Work to complete: Skip the pictures. Transcribe the rest of the data below without changing a word.

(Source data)

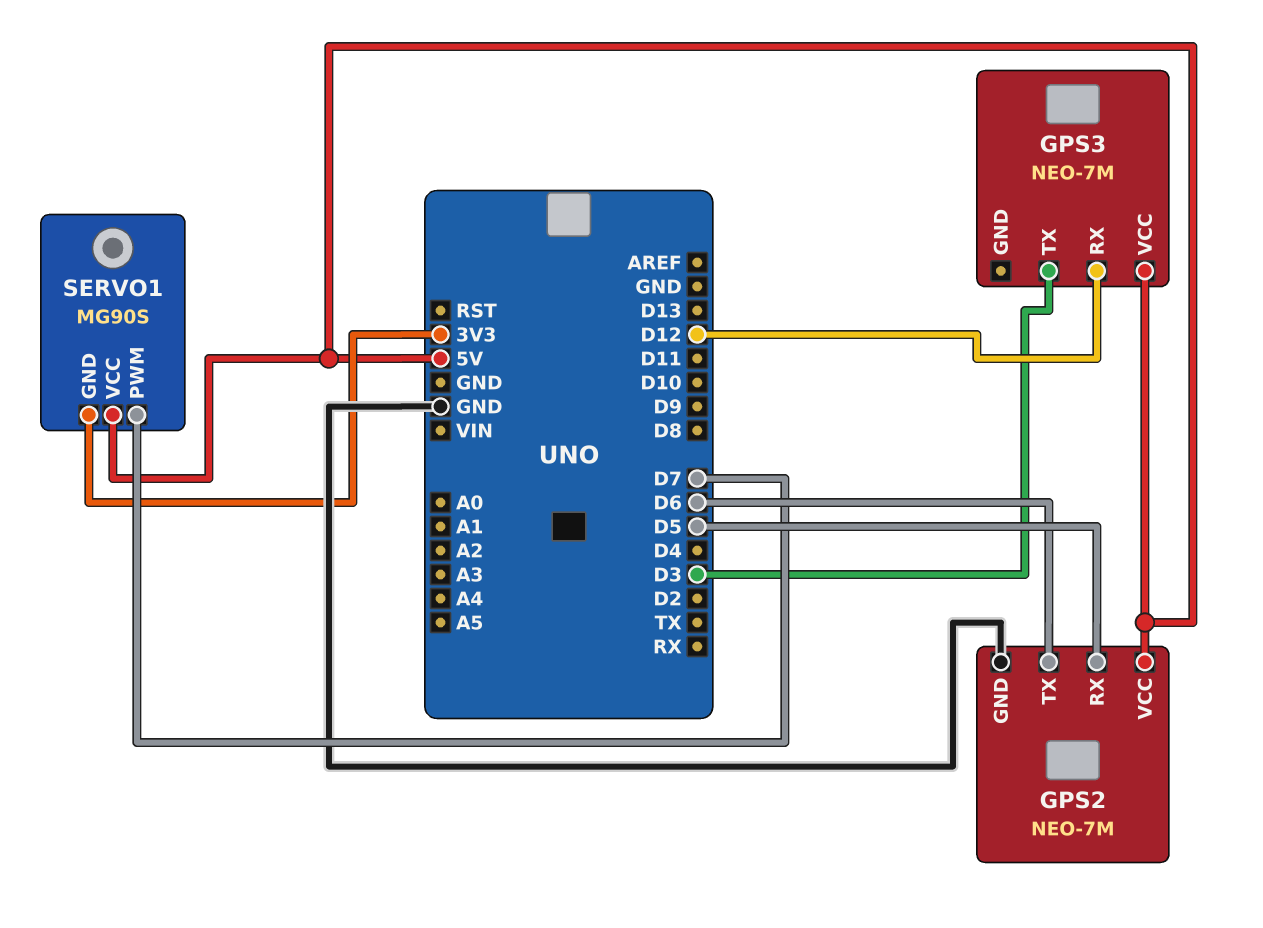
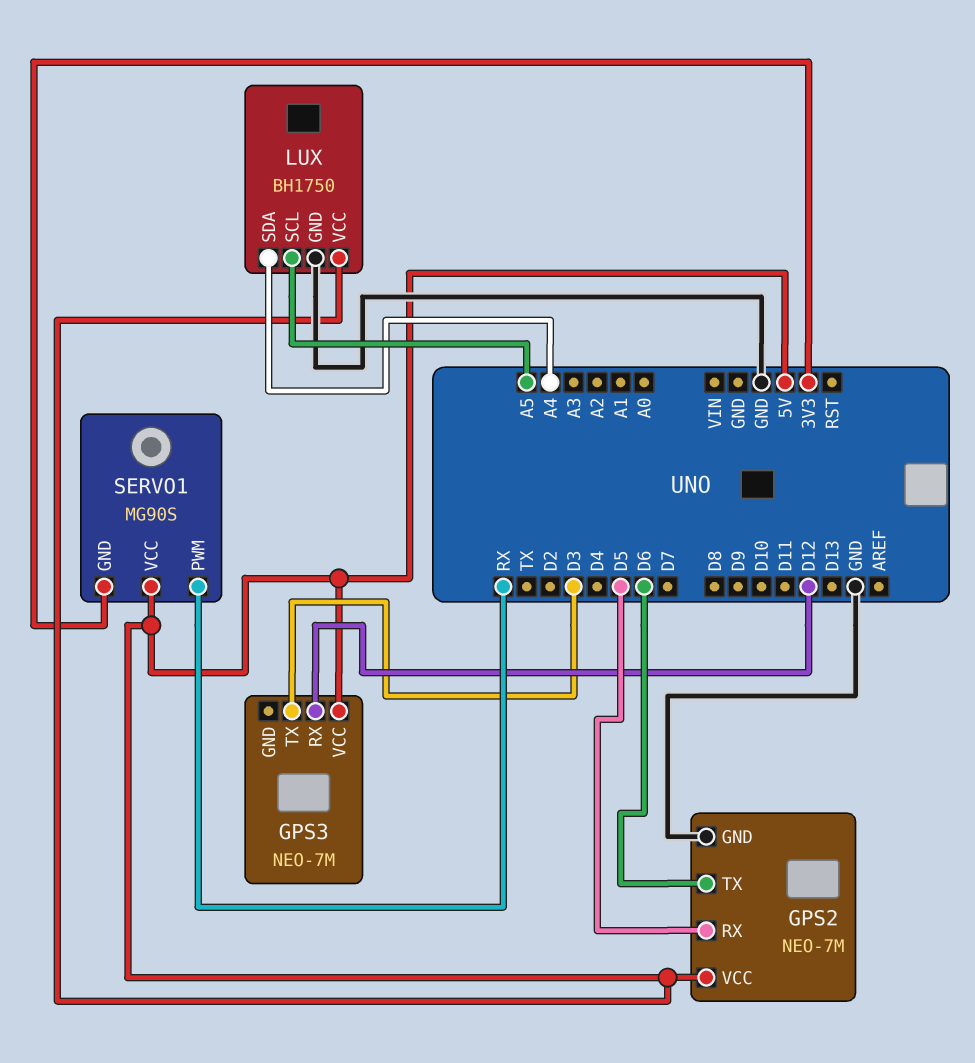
LUX: none -> BH1750
LUX pin GND: none -> GND
LUX pin SCL: none -> A5
LUX pin SDA: none -> A4
LUX pin VCC: none -> 5V
SERVO1 pin PWM: D7 -> RX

Output for this task:
LUX: none -> BH1750
LUX pin GND: none -> GND
LUX pin SCL: none -> A5
LUX pin SDA: none -> A4
LUX pin VCC: none -> 5V
SERVO1 pin PWM: D7 -> RX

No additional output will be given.